Work task:
For the records below, output each line exactly as it appears, from the first through the line with "The anneau (orange) at 307, 386 disappeared.".

Data supplied:
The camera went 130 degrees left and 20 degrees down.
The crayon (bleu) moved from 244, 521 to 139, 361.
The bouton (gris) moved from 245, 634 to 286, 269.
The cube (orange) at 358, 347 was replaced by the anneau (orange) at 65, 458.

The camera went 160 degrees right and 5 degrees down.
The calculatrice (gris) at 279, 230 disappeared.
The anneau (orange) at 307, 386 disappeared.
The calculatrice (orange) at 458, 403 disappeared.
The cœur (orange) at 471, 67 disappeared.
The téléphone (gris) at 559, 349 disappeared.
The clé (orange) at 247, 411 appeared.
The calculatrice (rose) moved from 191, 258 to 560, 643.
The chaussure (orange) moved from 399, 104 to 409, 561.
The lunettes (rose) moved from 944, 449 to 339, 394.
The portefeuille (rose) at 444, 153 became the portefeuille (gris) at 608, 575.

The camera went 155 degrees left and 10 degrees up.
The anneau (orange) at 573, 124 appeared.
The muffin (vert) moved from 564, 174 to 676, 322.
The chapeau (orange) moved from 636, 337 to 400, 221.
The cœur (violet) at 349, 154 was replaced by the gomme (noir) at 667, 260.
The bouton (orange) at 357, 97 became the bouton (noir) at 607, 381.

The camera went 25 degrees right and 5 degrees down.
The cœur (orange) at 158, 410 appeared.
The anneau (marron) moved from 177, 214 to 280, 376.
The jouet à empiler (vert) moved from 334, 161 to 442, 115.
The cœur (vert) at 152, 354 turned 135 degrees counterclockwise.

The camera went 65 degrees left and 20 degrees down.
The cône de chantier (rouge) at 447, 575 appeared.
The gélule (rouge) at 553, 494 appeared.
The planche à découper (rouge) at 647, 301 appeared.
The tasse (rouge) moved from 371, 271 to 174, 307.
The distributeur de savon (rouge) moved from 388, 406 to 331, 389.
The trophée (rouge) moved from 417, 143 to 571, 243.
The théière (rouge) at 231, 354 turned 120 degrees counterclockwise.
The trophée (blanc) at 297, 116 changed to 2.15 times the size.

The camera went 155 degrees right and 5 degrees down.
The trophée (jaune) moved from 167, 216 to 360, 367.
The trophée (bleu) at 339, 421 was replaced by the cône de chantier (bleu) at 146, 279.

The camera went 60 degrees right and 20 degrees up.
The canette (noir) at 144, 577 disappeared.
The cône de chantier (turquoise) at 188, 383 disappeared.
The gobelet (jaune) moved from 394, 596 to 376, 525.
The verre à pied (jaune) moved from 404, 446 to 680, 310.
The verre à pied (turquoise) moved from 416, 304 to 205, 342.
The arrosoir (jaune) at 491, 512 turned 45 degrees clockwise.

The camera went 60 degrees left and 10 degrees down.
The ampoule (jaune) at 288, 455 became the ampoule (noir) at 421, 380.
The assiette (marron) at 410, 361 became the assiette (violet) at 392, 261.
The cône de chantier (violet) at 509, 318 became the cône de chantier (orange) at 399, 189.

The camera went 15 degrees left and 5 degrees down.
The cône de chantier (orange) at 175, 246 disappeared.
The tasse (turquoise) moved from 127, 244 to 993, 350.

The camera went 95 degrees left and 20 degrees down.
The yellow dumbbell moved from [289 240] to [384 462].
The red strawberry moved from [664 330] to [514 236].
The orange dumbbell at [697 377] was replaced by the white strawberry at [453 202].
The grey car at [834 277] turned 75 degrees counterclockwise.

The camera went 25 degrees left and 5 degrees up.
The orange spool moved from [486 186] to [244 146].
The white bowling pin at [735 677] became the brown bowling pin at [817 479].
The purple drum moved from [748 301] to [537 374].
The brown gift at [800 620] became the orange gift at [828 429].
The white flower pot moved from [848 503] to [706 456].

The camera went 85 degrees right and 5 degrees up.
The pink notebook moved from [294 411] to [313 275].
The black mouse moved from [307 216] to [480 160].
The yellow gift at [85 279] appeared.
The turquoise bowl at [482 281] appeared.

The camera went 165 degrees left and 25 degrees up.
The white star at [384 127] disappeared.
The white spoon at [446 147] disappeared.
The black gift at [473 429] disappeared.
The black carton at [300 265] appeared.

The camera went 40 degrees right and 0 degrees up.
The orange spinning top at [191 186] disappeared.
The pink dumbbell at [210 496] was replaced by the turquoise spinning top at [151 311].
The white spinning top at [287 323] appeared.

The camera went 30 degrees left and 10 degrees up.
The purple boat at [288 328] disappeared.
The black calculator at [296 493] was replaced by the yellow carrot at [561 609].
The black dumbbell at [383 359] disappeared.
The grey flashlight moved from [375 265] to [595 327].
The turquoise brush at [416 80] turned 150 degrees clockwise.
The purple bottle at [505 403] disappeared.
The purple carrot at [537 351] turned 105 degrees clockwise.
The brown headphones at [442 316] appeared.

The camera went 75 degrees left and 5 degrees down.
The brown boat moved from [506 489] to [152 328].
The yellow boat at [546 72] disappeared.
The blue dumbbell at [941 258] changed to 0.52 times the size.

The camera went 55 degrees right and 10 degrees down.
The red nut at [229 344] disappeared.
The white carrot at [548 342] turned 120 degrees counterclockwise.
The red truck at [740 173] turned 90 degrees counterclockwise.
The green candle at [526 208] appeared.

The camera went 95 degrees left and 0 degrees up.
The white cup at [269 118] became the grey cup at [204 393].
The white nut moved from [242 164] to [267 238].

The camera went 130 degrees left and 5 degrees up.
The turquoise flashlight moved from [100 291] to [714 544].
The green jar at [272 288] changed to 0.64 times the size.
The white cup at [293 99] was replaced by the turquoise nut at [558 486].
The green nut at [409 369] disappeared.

Task response:
The camera went 130 degrees left and 20 degrees down.
The crayon (bleu) moved from 244, 521 to 139, 361.
The bouton (gris) moved from 245, 634 to 286, 269.
The cube (orange) at 358, 347 was replaced by the anneau (orange) at 65, 458.

The camera went 160 degrees right and 5 degrees down.
The calculatrice (gris) at 279, 230 disappeared.
The anneau (orange) at 307, 386 disappeared.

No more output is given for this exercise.